**Task brief:** Exact copy, pictures excluded: please retype every record below.

**Object transformation records:**
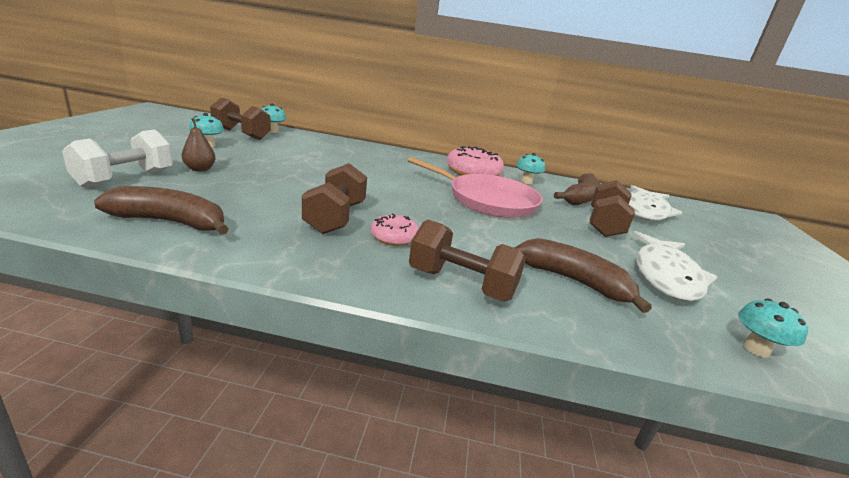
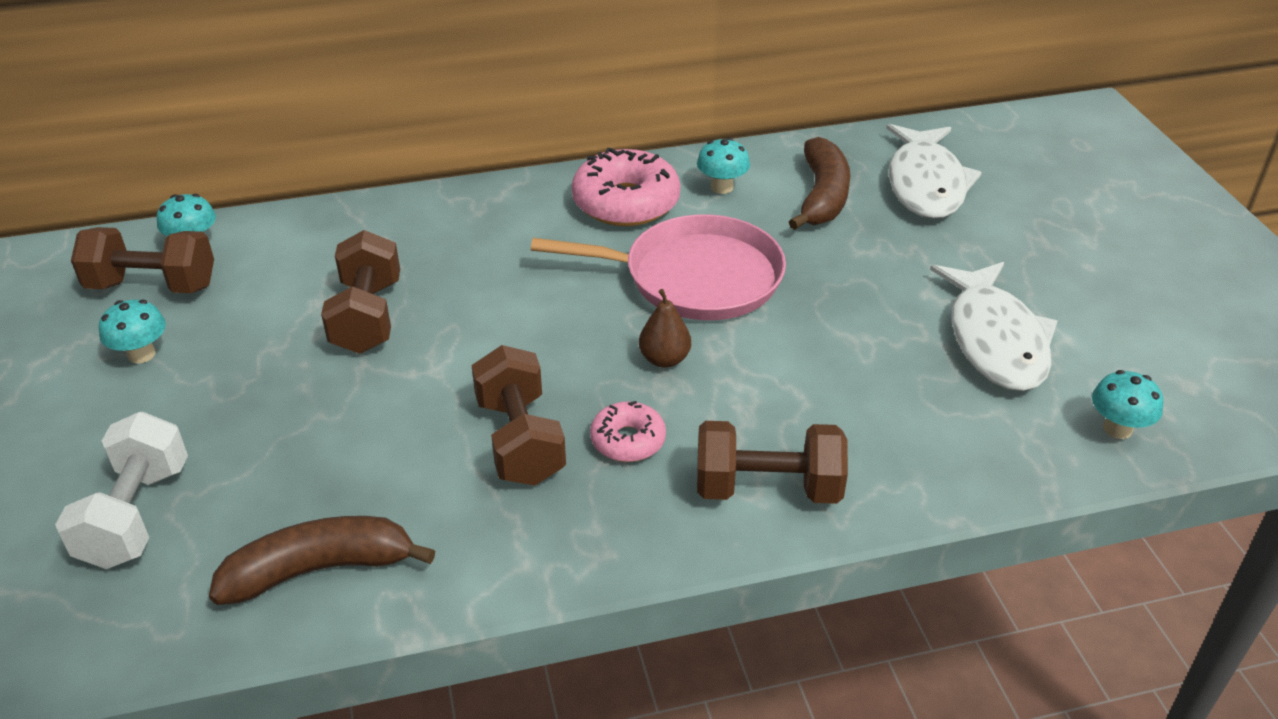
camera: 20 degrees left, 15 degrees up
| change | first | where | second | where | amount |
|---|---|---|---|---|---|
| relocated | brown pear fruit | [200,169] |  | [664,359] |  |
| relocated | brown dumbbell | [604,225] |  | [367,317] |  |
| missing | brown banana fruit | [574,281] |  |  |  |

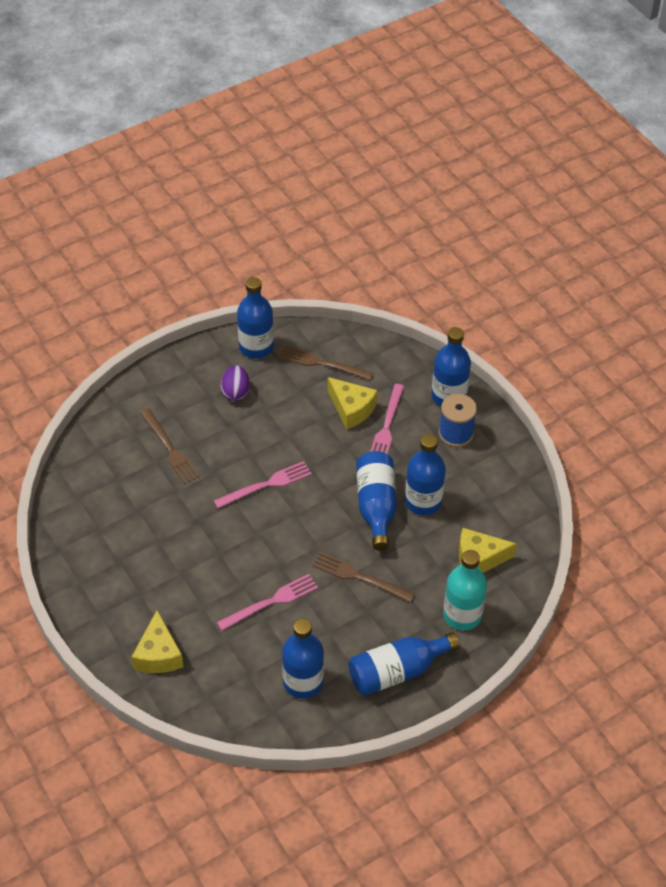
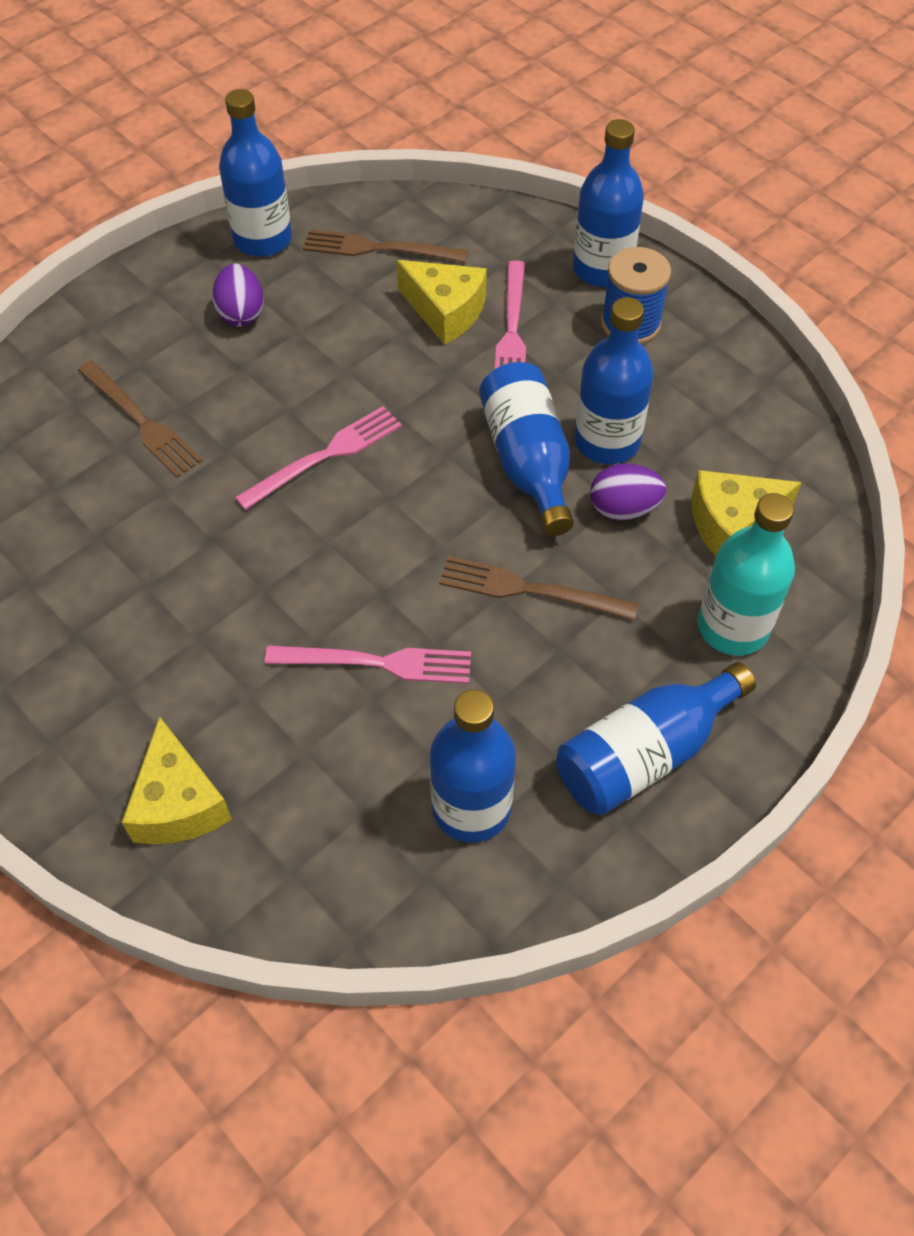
camera: 10 degrees left, 5 degrees up
| change | first | where | second | where | amount |
|---|---|---|---|---|---|
| spun | rosy fork | [271,602] |  | [377,663] | 45 degrees clockwise |
| appeared |  |  | purple egg shape | [623,509] |  |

**Exercise answer:**
camera: 20 degrees left, 15 degrees up
| change | first | where | second | where | amount |
|---|---|---|---|---|---|
| relocated | brown pear fruit | [200,169] |  | [664,359] |  |
| relocated | brown dumbbell | [604,225] |  | [367,317] |  |
| missing | brown banana fruit | [574,281] |  |  |  |

camera: 10 degrees left, 5 degrees up
| change | first | where | second | where | amount |
|---|---|---|---|---|---|
| spun | rosy fork | [271,602] |  | [377,663] | 45 degrees clockwise |
| appeared |  |  | purple egg shape | [623,509] |  |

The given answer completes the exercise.